→ **TASK DESCRIPTION**: Please copy, word for word, the line that contains "red spoon [403,171,445,230] -> none" and every line after it through the end of the records, and nothing more.

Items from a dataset
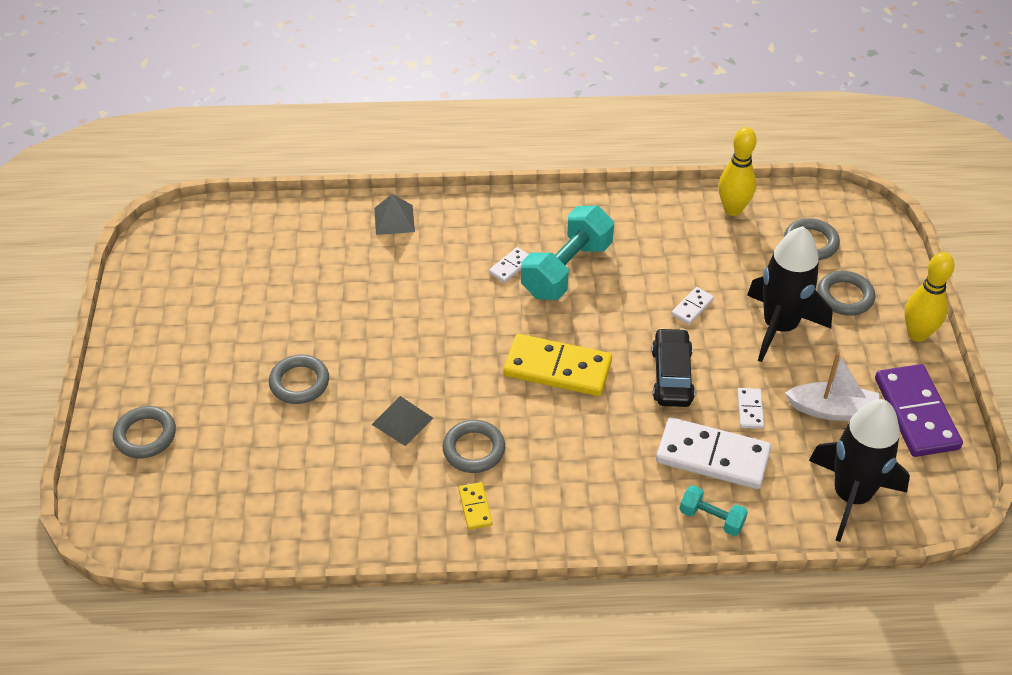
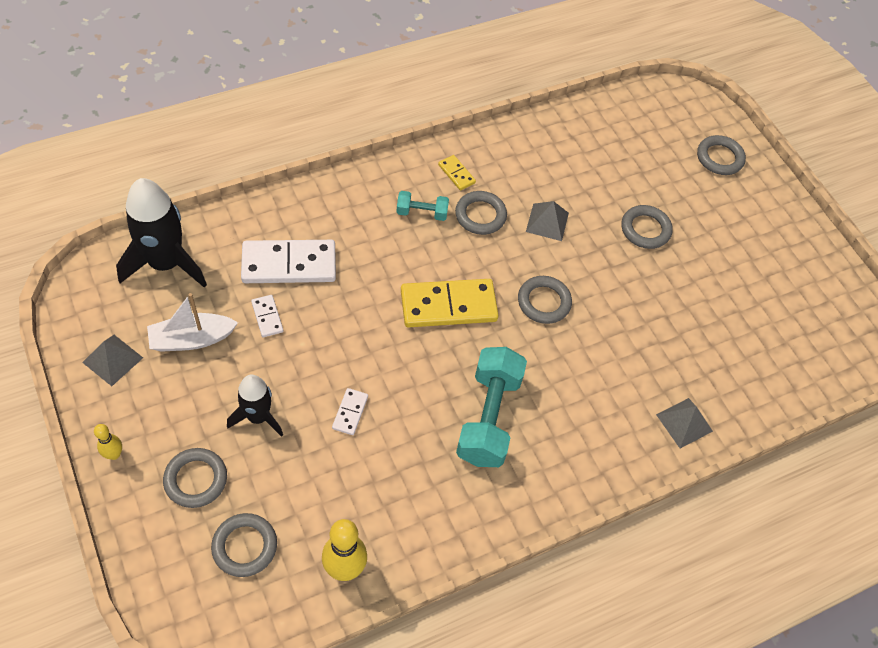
camera: 150 degrees right, 10 degrees up
white domino [489,247,529,283] -> none
black car [652,328,695,407] -> none
turquoise dumbbell [680,485,748,536] -> turquoise dumbbell moved to [396,191,449,221]
black rocket [747,226,833,362] -> black rocket [227,375,283,437], size x0.60
purple domino [875,364,963,457] -> grey pyramid [82,335,143,386]
yellow bowling pin [905,252,954,342] -> yellow bowling pin [94,424,122,460], size x0.55
none -> grey ring [518,276,572,324]

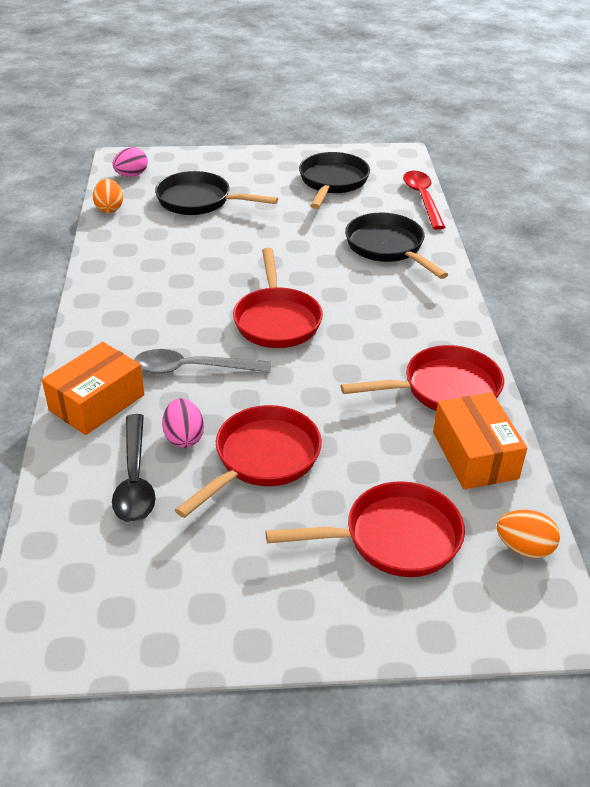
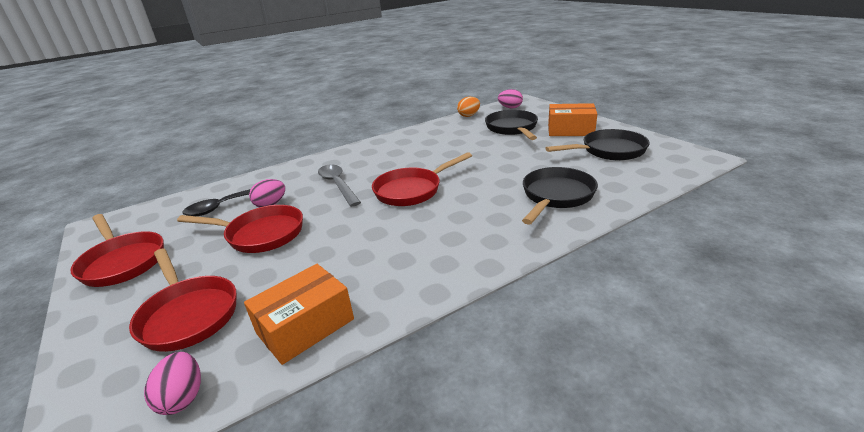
camera: 65 degrees right, 10 degrees down
orange box [42,342,144,435] -> orange box moved to [548,103,597,136]
red pan [341,345,504,411] -> red pan moved to [71,214,164,287]
red spoon [403,171,445,230] -> none
orange egg [497,510,560,558] -> pink egg [144,352,201,415]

→ **SOLUTION BELOW**:
red spoon [403,171,445,230] -> none
orange egg [497,510,560,558] -> pink egg [144,352,201,415]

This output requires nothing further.